> WHAT TO WORK ON: Show each line in the entries below that contains the word "kern".

> GIVEN ENTRIES:
──────────────────────────────

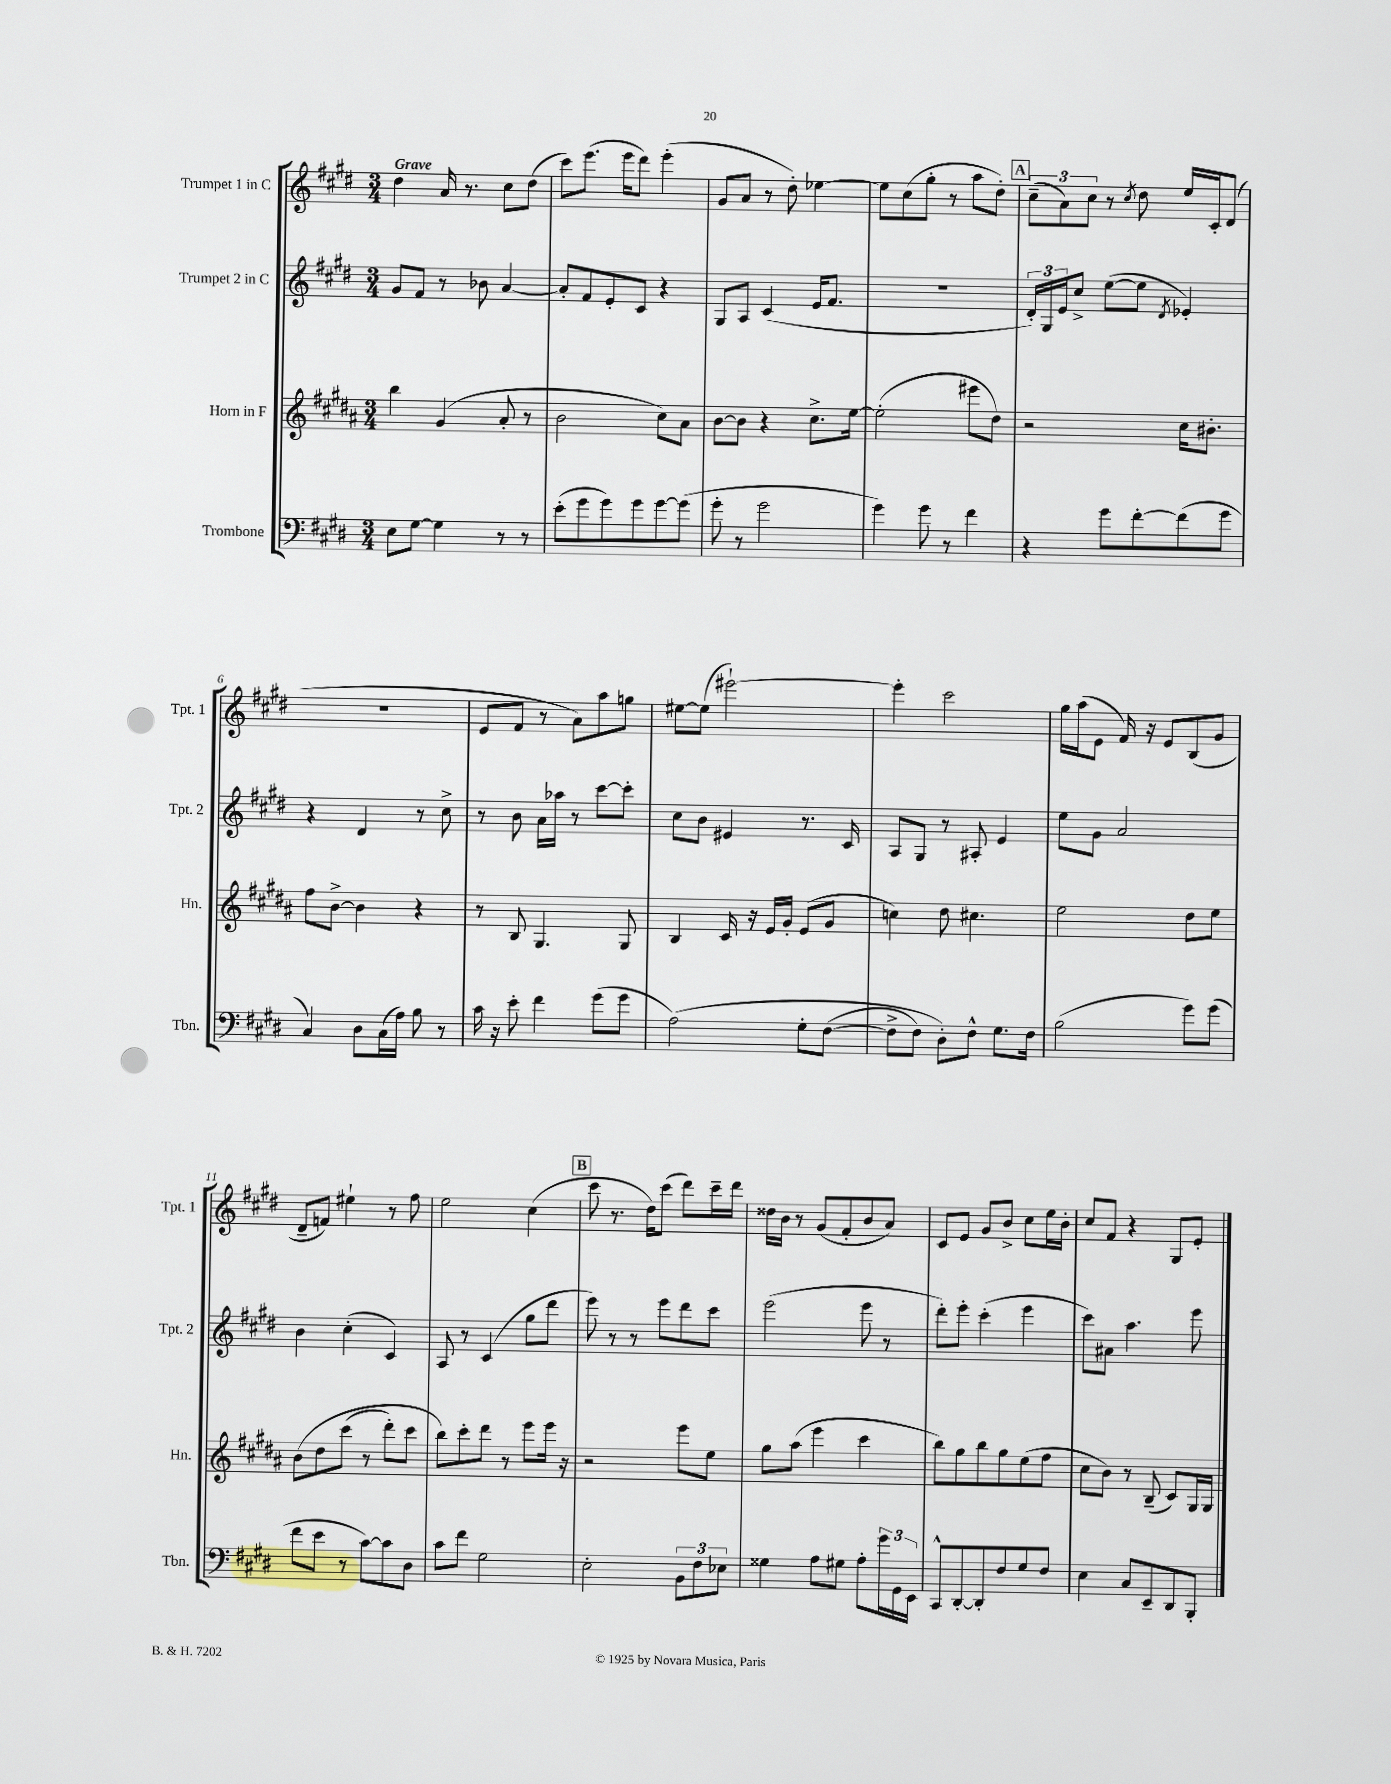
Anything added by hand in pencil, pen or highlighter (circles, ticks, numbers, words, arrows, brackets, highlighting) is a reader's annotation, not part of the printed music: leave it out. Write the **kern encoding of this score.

**kern	**kern	**kern	**kern
*part4	*part3	*part2	*part1
*staff4	*staff3	*staff2	*staff1
*I"Trombone	*I"Horn in F	*I"Trumpet 2 in C	*I"Trumpet 1 in C
*I'Tbn.	*I'Hn.	*I'Tpt. 2	*I'Tpt. 1
*clefF4	*clefG2	*clefG2	*clefG2
*k[f#c#g#d#]	*k[f#c#g#d#a#]	*k[f#c#g#d#]	*k[f#c#g#d#]
*M3/4	*M3/4	*M3/4	*M3/4
=1	=1	=1	=1
!	!	!	!LO:TX:a:B:t=Grave
8E\L	4bb\	8g#/L	4dd#\
[8G#\J	.	8f#/J	.
4G#\]	(4g#/	8r	16a/
.	.	.	8.r
.	.	8b-X\	.
8r	8a#'/	[4a/	8cc#\L
8r	8r	.	(8dd#\J
=2	=2	=2	=2
(8e'\L	2b\	8a'/L]	8ccc#\L)
8g#\	.	8f#/	(8.eee\J
8g#\)	.	8e'/	.
.	.	.	16eee\KL
8g#\	.	8c#/J	8ddd#\J)
[8g#\	8cc#\L)	4r	(4eee'\
(8g#\J]	8a#\J	.	.
=3	=3	=3	=3
8g#'\	[8b\L	8G#/L	8g#/L
8r	8b\J]	8A/J	8a/J
2g#\	4r	(4c#/	8r
.	.	.	8dd#'\)
.	8.cc#^\L	16e/KL	[4ee-X\
.	.	8.f#/J	.
.	[16ee\Jk	.	.
=4	=4	=4	=4
4g#\)	(2ee'\]	2.r	8ee-\L]
.	.	.	(8cc#\
8g#\	.	.	8gg#'\J
8r	.	.	8r
4f#\	8eee#X\L	.	8aa\L
.	8dd#\J)	.	8dd#'\J)
!!LO:REH:place=s1:t=A
=5	=5	=5	=5
4r	2r	24d#'/LL)	(12cc#~\L
.	.	24G#/	.
.	.	24e/J	12a\)
.	.	8cc#^/J	.
.	.	.	12cc#\J
8g#\L	.	([8ee\L	8r
.	.	.	8qcc#/
[8f#'\	.	8ee\J]	8dd#\
.	.	8qd#/	.
(8f#\]	16cc#\KL	4e-X'/)	16ee/LL
.	8.b#X'\J	.	16c#'/J
8g#\J	.	.	(8d#/J
!!LO:LB:g=z
=6	=6	=6	=6
4C#/)	8ff#\L	4r	2.r
.	[8b^\J	.	.
8D#\L	4b\]	4d#/	.
(16C#\L	.	.	.
16A\JJ)	.	.	.
8B\	4r	8r	.
8r	.	8cc#^\	.
=7	=7	=7	=7
16c#\	8r	8r	8e/L
16r	.	.	.
8e'\	8B/	8b\	8f#/J
4f#\	4.G#/	16a\LL	8r
.	.	16aa-X\JJ	.
.	.	8r	8a\L)
(8g#\L	.	[8ccc#\L	8aa\
8g#\J	8G#/	8ccc#'\J]	8ggn\J
=8	=8	=8	=8
(2A\)	4B/	8cc#\L	[8ee#X\L
.	.	8b\J	(8ee#\J]
.	16c#/	4e#X/	[2eee#X`\)
.	16r	.	.
.	16e/LL	.	.
.	16g#'/JJ	.	.
8G#'\L	(8e/L	8.r	.
([8F#\J	8g#/J	.	.
.	.	16c#/	.
=9	=9	=9	=9
8F#^\L]	4ccn\)	8A/L	4eee#'\]
8F#\J)	.	8G#/J	.
8D#'\L)	8dd#\	8r	2ccc#\
8F#^^\J	4.cc#X\	8A#X'/	.
8.G#\L	.	4e/	.
16F#\Jk	.	.	.
=10	=10	=10	=10
(2B\	2ee\	8ee\L	16gg#\LL
.	.	.	(16aa\J
.	.	8g#\J	8e\J
.	.	2a/	16f#/)
.	.	.	16r
.	.	.	8e/L
8g#\L)	8dd#\L	.	(8B/
(8g#\J	8ee\J	.	8g#/J
!!LO:LB:g=z
=11	=11	=11	=11
8f#\L	(8b\L	4b\	8d#~/L
8e\J	8dd#\	.	8fn/J)
8r	(8ccc#\J	(4cc#'\	4ee#X`\
[8c#\L)	8r	.	.
8c#\]	8ddd#'\L)	4c#/)	8r
8D#\J	8ccc#\J	.	8ff#\
=12	=12	=12	=12
8c#\L	8bb\L)	8A/	2ee\
8f#\J	8ccc#'\	8r	.
2G#\	8ddd#\J	(4c#/	.
.	8r	.	.
.	8eee\L	8gg#\L	(4cc#\
.	16eee\Jk	8ddd#\J	.
.	16r	.	.
!!LO:REH:place=s1:t=B
=13	=13	=13	=13
2E'\	2r	8eee\)	8ccc#\
.	.	8r	8.r
.	.	8r	.
.	.	.	16dd#\KL)
.	.	8eee\L	(8ccc#\J
12BB\L	8eee\L	8ddd#\	8ddd#\L)
12F#\	.	.	.
.	8ee\J	8ccc#\J	16ccc#~\L
12E-X\J	.	.	.
.	.	.	16ddd#\JJ
=14	=14	=14	=14
4G##X\	8gg#\L	(2eee\	16dd##X\LL
.	.	.	16b\JJ
.	(8aa#\J	.	8r
8A\L	4eee\	.	(8g#/L
8G#X\J	.	.	8f#'/
8A'\L	4ccc#\	8eee\	8b/
24g#\L	.	8r	8a/J)
24GG#\	.	.	.
24EE\JJ	.	.	.
=15	=15	=15	=15
8CC#^^/L	8bb\L)	8ddd#'\L)	8c#/L
[8DD#'/	8gg#\	8eee'\J	8e/J
8DD#'/]	8bb\	(4ccc#'\	8g#/L
8F#/	8gg#\	.	8b^/J
8G#/	(8ee\	4eee\	8cc#\L
8F#/J	8ff#\J	.	16ee\L
.	.	.	16b'\JJ
=16	=16	=16	=16
4E\	8cc#\L	8ccc#\L)	8cc#/L
.	8b\J)	8a#X\J	8f#/J
8C#/L	8r	4.aa\	4r
8EE~/	(8B~/	.	.
8DD#/	8c#/L)	.	8G#/L
8BBB'/J	16G#/L	8eee\	8e'/J
.	16G#/JJ	.	.
==	==	==	==
*-	*-	*-	*-
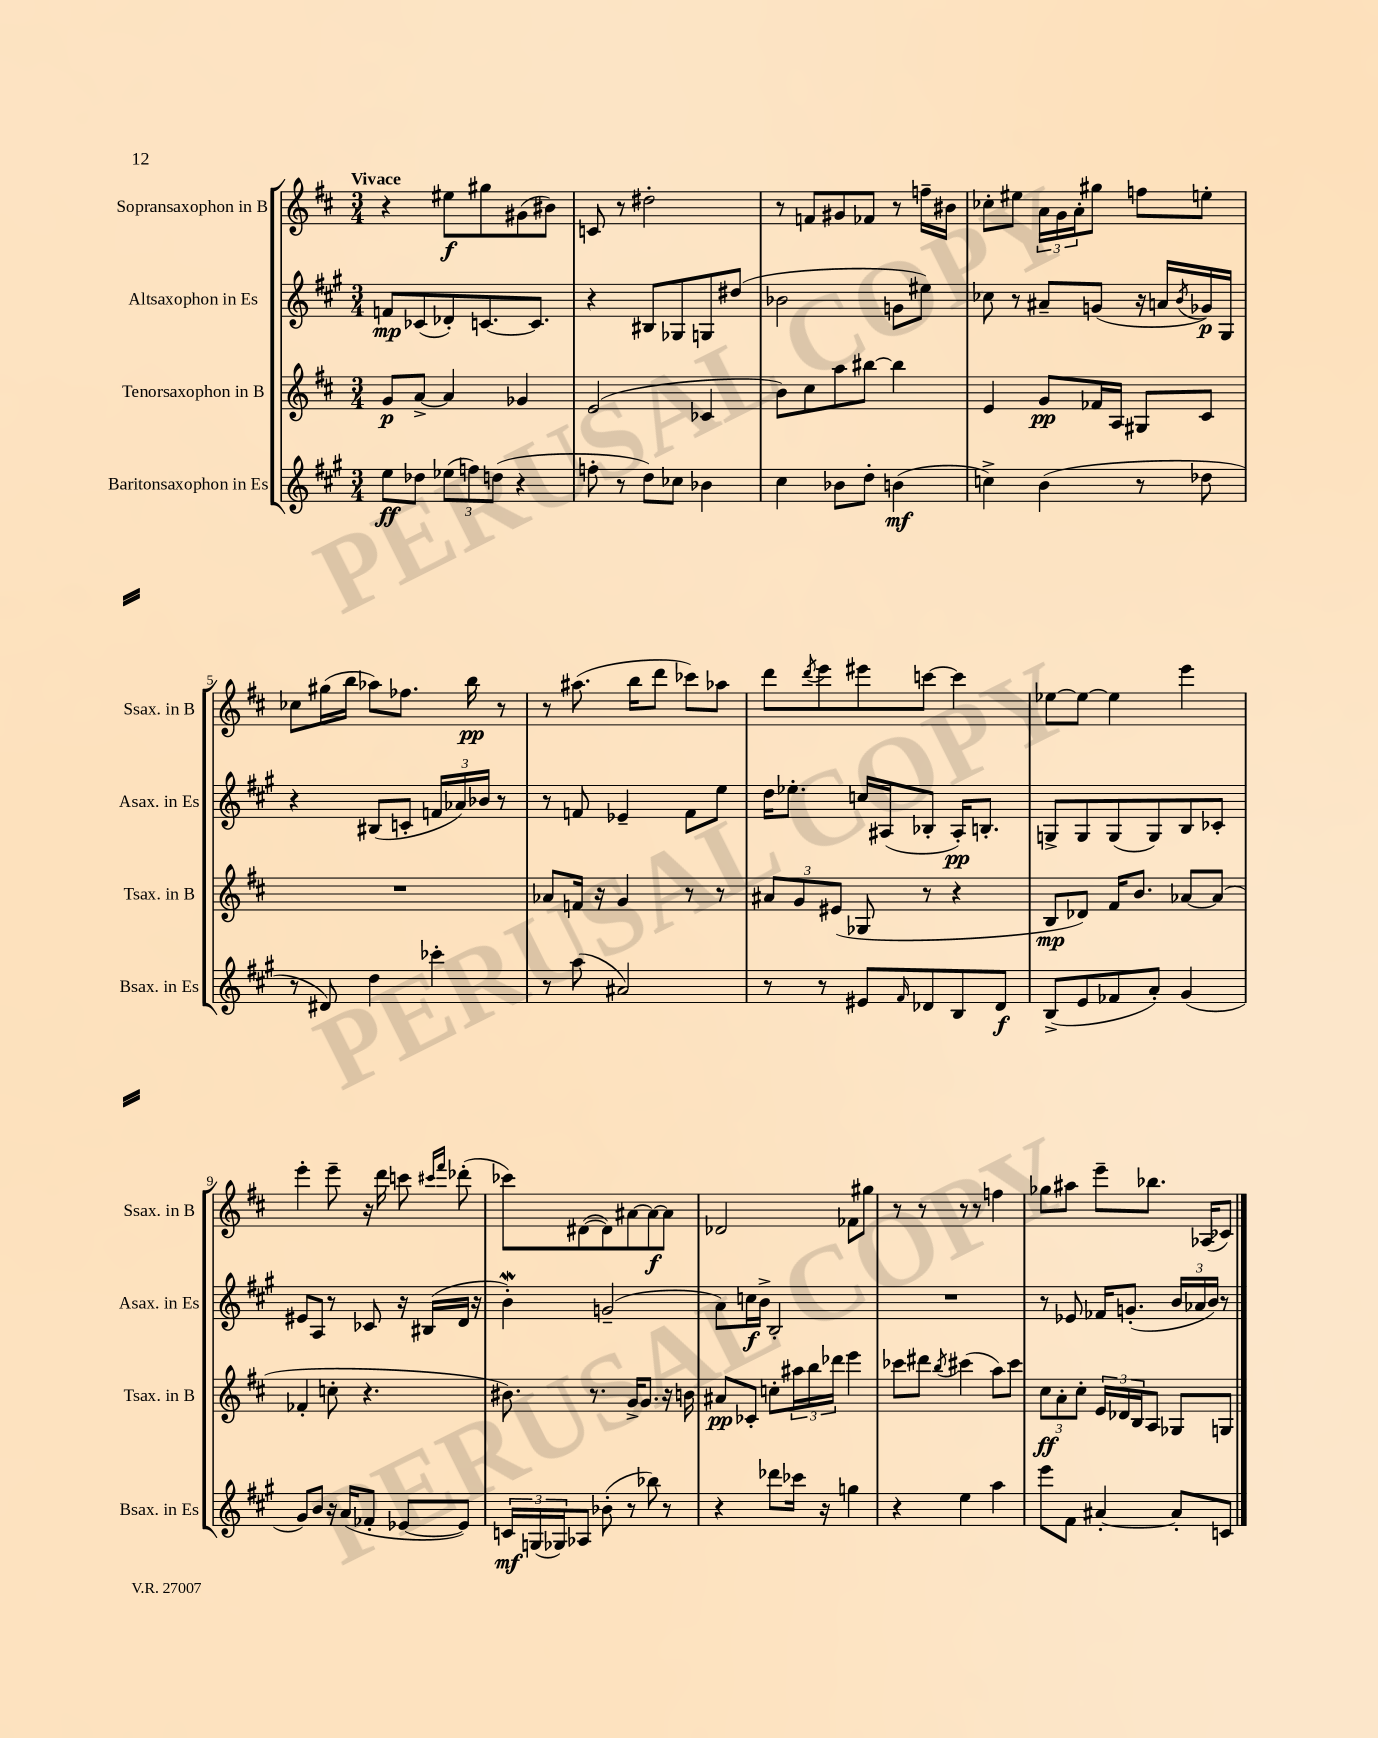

──────────────────────────────

> SOLUTION TO THE PROBLEM:
Anything added by hand in pencil, pen or highlighter (circles, ticks, numbers, words, arrows, brackets, highlighting) is a reader's annotation, not part of the printed music: leave it out. Write the **kern encoding of this score.
**kern	**kern	**kern	**kern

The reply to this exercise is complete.